[Dataset items]

[Start of Attachment]

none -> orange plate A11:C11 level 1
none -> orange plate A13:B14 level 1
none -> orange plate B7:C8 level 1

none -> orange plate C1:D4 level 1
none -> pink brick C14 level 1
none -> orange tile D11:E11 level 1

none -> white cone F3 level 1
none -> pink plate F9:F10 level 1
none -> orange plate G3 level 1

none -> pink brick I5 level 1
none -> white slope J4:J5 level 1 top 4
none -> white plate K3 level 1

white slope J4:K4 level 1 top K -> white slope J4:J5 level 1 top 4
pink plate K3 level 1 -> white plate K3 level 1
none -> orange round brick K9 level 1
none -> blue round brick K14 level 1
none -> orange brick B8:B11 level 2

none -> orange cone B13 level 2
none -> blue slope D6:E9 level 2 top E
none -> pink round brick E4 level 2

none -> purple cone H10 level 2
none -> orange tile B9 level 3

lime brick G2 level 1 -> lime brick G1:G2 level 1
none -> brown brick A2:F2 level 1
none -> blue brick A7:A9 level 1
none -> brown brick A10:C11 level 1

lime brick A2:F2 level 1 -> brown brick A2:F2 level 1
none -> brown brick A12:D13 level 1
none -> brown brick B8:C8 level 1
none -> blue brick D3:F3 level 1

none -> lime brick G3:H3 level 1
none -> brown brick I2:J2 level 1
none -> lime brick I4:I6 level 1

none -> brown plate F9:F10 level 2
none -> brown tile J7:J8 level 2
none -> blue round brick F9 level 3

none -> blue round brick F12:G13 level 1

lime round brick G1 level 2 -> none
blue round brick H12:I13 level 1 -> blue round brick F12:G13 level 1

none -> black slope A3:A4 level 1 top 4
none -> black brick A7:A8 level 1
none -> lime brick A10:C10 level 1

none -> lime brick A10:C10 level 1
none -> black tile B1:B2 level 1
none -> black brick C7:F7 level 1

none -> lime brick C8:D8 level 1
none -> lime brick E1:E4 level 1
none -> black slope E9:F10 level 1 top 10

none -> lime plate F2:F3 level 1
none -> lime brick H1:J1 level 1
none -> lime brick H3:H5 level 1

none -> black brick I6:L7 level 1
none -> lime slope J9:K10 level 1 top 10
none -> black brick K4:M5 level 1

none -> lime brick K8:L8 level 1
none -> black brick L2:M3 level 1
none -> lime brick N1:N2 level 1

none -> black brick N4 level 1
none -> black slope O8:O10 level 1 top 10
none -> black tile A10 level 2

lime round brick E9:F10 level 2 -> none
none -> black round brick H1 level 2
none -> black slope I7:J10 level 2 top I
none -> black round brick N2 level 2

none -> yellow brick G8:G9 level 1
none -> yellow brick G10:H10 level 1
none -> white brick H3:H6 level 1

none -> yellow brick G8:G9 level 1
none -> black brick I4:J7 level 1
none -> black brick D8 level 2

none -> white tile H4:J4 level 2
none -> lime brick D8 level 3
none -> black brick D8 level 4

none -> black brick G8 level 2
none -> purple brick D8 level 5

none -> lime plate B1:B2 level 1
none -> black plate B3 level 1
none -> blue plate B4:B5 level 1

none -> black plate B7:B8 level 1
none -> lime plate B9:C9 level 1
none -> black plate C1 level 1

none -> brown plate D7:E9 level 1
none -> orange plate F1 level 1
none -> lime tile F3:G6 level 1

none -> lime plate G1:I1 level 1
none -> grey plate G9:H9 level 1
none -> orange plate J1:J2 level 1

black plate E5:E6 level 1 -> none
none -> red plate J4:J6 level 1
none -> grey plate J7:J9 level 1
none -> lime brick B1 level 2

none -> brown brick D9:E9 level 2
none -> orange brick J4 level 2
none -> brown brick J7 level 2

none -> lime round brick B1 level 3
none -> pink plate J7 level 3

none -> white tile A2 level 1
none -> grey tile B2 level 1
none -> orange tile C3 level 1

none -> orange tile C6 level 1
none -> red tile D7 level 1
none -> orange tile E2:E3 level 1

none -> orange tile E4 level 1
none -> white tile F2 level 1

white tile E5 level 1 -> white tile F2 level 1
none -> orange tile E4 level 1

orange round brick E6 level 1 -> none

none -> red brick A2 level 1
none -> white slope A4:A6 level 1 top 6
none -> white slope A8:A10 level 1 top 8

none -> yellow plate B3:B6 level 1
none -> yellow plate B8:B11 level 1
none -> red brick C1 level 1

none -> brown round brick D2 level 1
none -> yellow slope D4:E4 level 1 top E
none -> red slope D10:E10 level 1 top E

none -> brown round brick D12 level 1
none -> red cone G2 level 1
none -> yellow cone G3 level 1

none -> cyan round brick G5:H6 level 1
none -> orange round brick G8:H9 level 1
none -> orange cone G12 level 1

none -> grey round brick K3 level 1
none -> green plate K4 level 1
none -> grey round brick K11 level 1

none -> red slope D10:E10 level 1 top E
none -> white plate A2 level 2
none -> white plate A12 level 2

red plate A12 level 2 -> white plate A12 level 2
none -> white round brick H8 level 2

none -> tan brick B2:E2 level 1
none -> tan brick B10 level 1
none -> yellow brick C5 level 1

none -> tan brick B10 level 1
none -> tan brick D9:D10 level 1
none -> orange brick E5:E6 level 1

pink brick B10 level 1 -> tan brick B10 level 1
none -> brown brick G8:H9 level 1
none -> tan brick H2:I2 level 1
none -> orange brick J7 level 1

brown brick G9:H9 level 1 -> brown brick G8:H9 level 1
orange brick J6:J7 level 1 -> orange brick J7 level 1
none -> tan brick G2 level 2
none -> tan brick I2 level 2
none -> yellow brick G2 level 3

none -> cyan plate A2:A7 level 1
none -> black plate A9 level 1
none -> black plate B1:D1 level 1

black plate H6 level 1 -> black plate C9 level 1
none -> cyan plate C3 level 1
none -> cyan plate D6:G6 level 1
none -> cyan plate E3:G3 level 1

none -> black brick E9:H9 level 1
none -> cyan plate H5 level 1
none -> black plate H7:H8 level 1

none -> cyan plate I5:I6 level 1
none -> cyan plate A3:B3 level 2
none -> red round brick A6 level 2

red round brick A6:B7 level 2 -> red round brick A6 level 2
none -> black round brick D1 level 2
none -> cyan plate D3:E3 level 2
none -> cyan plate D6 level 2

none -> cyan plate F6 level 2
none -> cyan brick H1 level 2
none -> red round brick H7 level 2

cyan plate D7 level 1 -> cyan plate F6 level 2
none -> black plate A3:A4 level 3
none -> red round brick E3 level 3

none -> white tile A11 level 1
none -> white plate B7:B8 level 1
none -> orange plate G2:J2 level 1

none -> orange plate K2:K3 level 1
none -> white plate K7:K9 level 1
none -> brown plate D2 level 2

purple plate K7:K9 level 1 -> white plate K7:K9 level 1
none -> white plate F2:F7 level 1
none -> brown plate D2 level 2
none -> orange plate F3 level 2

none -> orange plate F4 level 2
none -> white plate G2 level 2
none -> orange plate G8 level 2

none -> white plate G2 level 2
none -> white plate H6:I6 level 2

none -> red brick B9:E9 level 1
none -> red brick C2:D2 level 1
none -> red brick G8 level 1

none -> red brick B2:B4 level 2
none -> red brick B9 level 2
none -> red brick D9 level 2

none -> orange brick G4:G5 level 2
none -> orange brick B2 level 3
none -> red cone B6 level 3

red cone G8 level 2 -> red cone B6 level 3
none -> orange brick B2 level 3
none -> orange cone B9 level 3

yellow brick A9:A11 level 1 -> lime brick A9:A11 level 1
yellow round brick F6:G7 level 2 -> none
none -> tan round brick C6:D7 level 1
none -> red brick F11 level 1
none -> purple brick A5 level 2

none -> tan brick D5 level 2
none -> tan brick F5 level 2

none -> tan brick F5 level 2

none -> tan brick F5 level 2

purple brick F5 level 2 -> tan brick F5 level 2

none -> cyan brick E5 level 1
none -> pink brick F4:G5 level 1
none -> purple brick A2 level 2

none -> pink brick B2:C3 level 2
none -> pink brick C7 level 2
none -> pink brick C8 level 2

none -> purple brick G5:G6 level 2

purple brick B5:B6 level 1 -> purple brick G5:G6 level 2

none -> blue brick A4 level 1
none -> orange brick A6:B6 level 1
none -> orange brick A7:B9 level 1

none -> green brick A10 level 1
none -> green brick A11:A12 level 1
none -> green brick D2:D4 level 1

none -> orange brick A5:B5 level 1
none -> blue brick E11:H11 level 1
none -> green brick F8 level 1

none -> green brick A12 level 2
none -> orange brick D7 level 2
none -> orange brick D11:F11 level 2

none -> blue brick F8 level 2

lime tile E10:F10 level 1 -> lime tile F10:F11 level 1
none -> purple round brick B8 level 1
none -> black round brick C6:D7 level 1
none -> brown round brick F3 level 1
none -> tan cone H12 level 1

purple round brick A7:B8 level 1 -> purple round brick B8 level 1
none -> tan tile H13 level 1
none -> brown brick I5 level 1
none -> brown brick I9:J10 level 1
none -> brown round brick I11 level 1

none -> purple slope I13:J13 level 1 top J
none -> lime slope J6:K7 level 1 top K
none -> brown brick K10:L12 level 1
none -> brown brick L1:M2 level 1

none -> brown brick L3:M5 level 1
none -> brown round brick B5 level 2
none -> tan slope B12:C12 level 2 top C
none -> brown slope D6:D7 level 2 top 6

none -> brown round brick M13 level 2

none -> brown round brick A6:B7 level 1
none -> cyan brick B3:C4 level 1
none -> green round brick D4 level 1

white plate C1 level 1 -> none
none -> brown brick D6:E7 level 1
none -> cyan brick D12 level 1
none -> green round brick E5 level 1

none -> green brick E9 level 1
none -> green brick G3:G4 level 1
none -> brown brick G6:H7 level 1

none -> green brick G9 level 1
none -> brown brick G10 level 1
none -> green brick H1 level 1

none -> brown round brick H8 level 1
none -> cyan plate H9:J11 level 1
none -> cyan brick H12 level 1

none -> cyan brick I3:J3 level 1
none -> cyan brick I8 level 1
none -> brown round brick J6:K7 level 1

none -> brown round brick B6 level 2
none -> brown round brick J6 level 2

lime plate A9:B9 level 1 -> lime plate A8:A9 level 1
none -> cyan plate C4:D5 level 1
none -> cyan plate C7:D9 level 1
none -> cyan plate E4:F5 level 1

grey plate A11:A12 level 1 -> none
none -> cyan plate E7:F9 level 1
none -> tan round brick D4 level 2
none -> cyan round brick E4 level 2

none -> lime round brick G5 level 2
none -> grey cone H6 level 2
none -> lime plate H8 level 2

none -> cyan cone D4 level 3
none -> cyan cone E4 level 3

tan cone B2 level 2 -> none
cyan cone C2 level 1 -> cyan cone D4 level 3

[End of Attachment]

### Exercise directions:
Write out only the lines that run from the line containing "none -> cyan brick I3:J3 level 1" through the line containing "none -> tan round brick D4 level 2", both included, exactly as they appear above.

### Exercise output:
none -> cyan brick I3:J3 level 1
none -> cyan brick I8 level 1
none -> brown round brick J6:K7 level 1

none -> brown round brick B6 level 2
none -> brown round brick J6 level 2

lime plate A9:B9 level 1 -> lime plate A8:A9 level 1
none -> cyan plate C4:D5 level 1
none -> cyan plate C7:D9 level 1
none -> cyan plate E4:F5 level 1

grey plate A11:A12 level 1 -> none
none -> cyan plate E7:F9 level 1
none -> tan round brick D4 level 2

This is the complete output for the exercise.